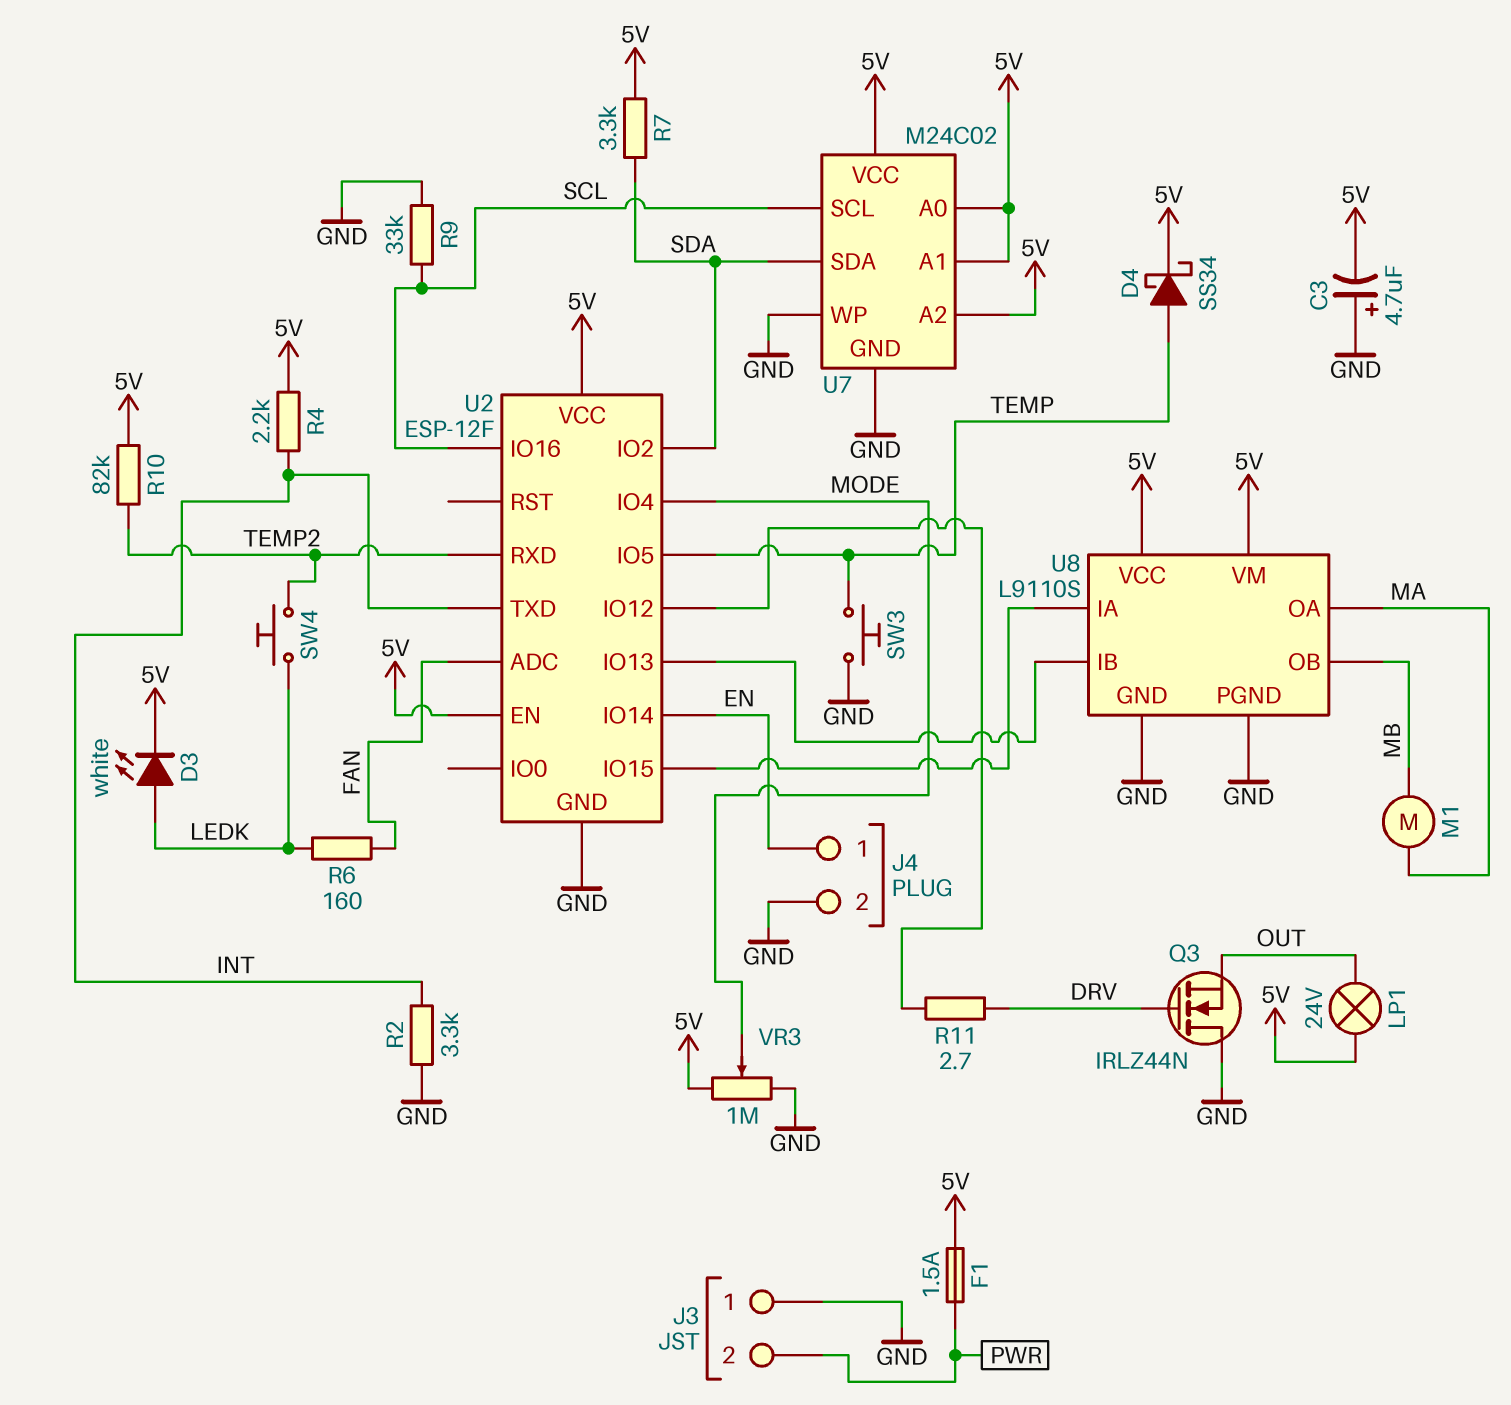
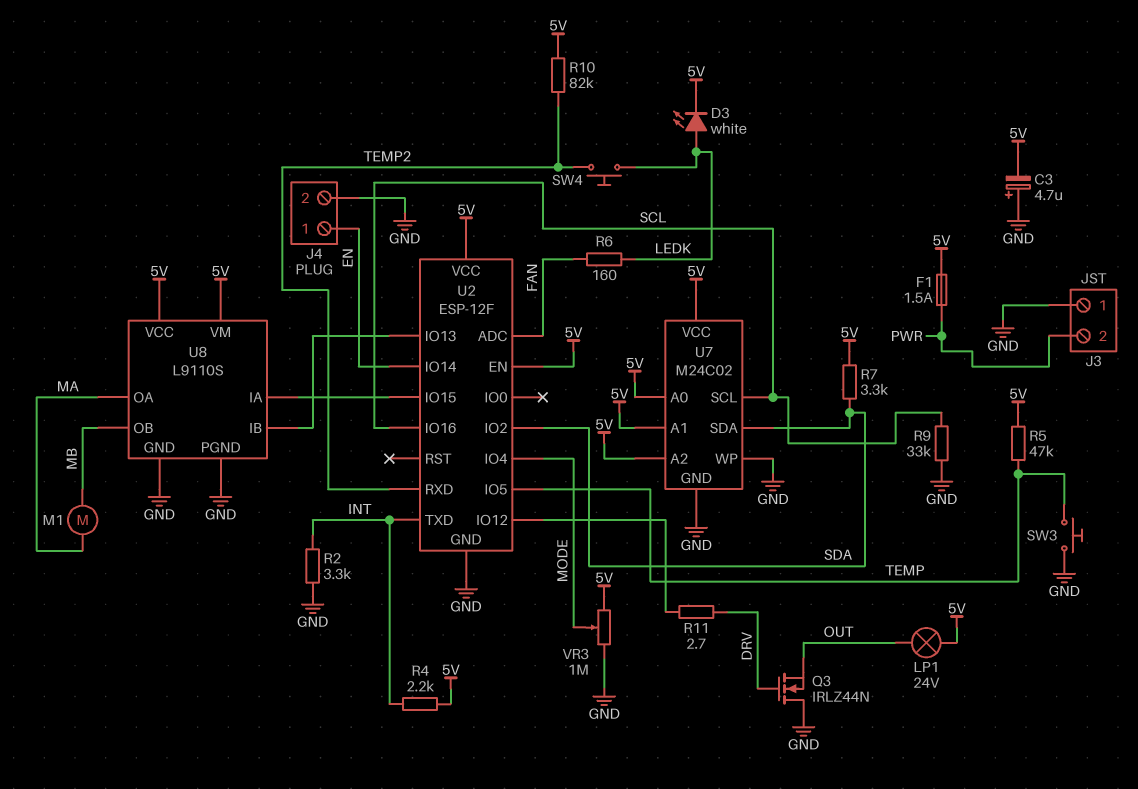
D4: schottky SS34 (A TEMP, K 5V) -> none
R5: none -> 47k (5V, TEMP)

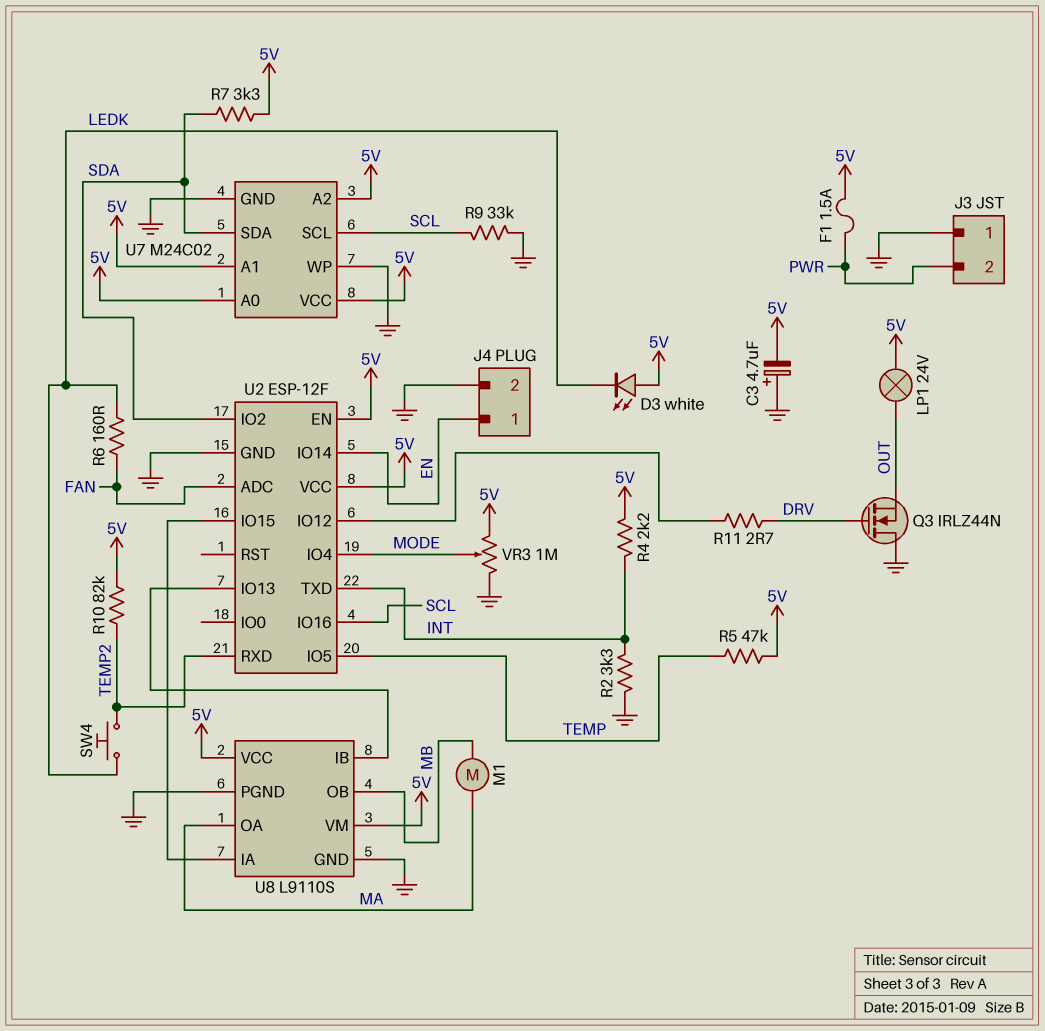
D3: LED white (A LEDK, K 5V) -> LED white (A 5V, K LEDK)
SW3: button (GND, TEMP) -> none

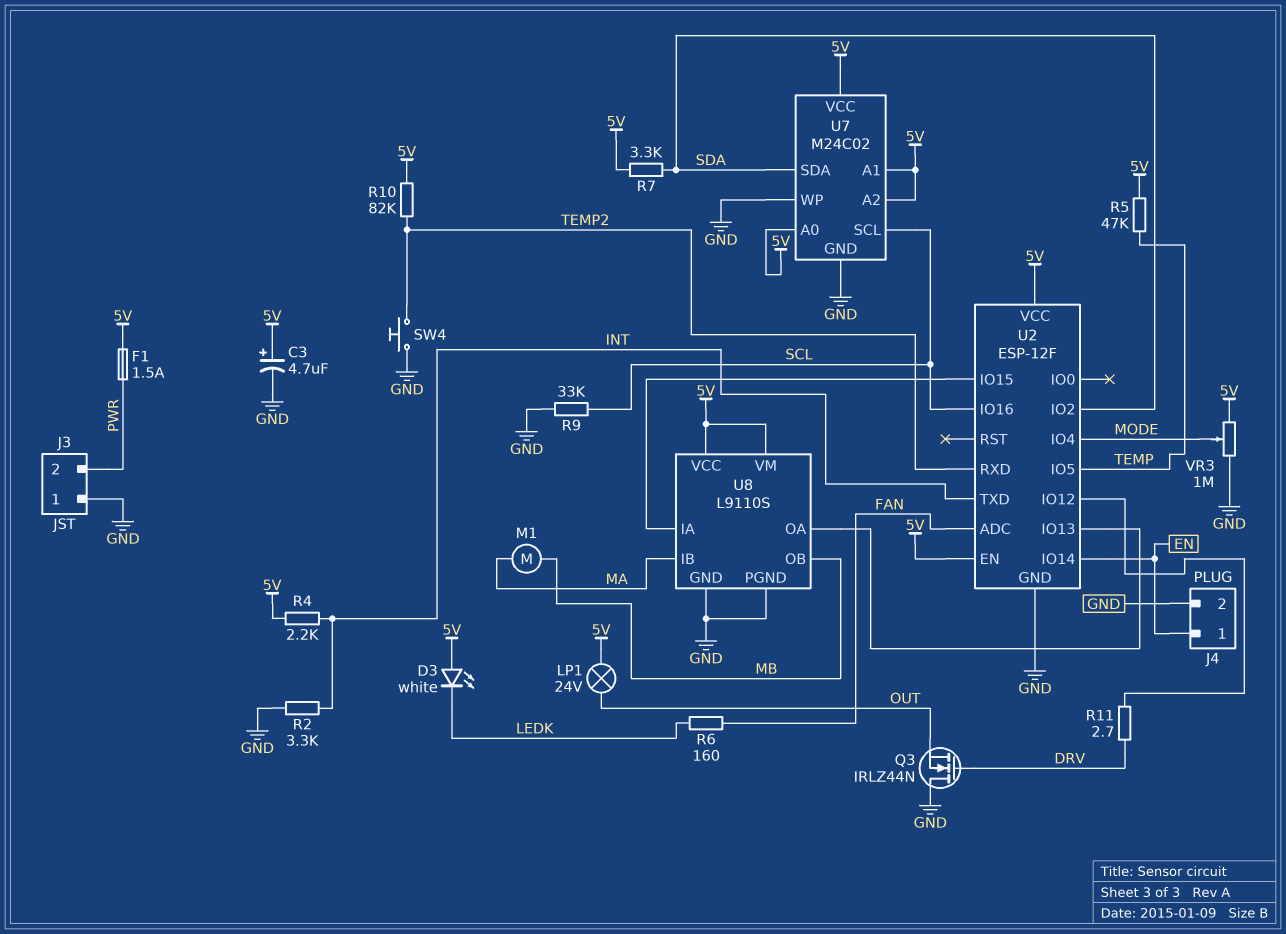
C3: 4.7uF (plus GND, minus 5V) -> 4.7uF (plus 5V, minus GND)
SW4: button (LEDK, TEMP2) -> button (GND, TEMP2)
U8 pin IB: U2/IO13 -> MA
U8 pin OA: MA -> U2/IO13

════════

About this task — Your answer must be exactly the lines from the one with "R5: none -> 47k (5V, TEMP)" through the last line of the entries, both included, with no pictures; please add nothing else.

Answer for this exercise —
R5: none -> 47k (5V, TEMP)

D3: LED white (A LEDK, K 5V) -> LED white (A 5V, K LEDK)
SW3: button (GND, TEMP) -> none

C3: 4.7uF (plus GND, minus 5V) -> 4.7uF (plus 5V, minus GND)
SW4: button (LEDK, TEMP2) -> button (GND, TEMP2)
U8 pin IB: U2/IO13 -> MA
U8 pin OA: MA -> U2/IO13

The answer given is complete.